> [Your objective]: Scan the listing below for lines with the word "none". Report how many there are, as a number alone.

> [Information shown]:
----
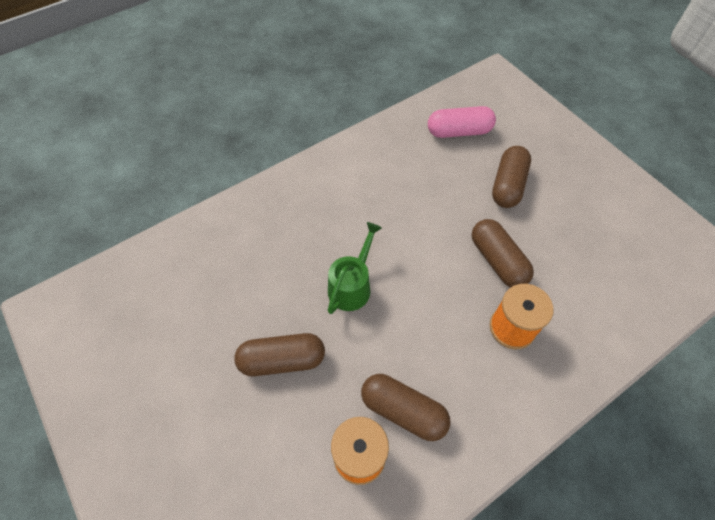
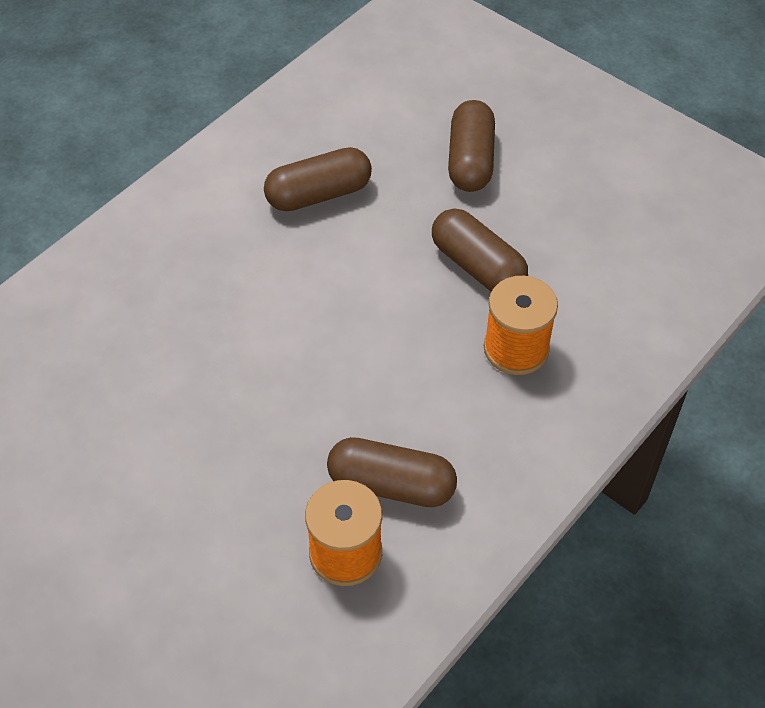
camera: 15 degrees left, 5 degrees down
(282, 360) = (203, 462): brown capsule -> brown capsule (319, 194)
(352, 286) = (277, 344): green watering can -> none
(459, 132) = (381, 98): pink capsule -> none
----
> [Task solution]: 2